**** Task material ****
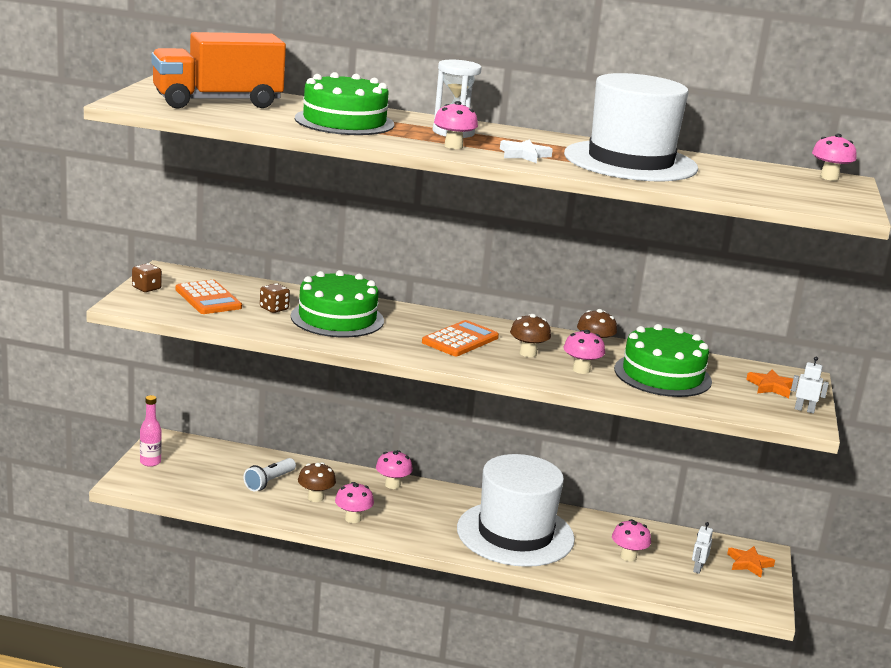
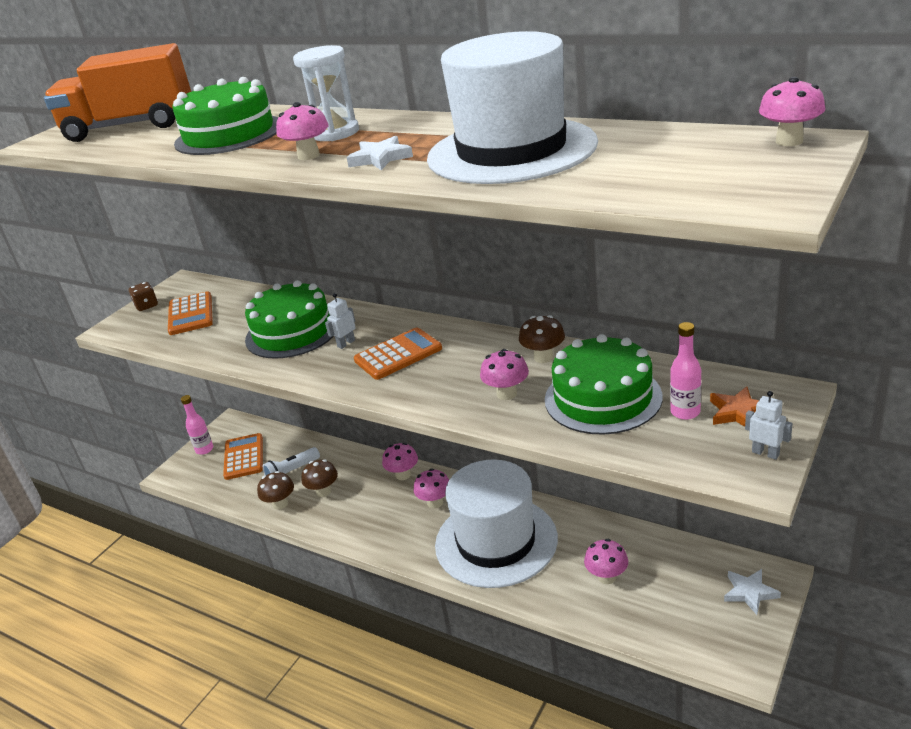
camera: 25 degrees right, 10 degrees up
brown dice [260,283,290,313] -> none
pink mushroom [335,482,374,523] -> pink mushroom moved to [414,468,449,508]
brown mushroom [510,314,551,357] -> brown mushroom moved to [257,471,294,510]
white robot [692,522,713,574] -> white robot moved to [325,293,356,349]
orange star [727,546,775,578] -> white star [724,569,781,615]
none -> orange calculator [223,433,263,480]
none -> pink bottle [670,322,701,420]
****
**Work task**. Could you work out how many lines above contain the string "mushroom"? Answer with the number only.

**Your response**. 2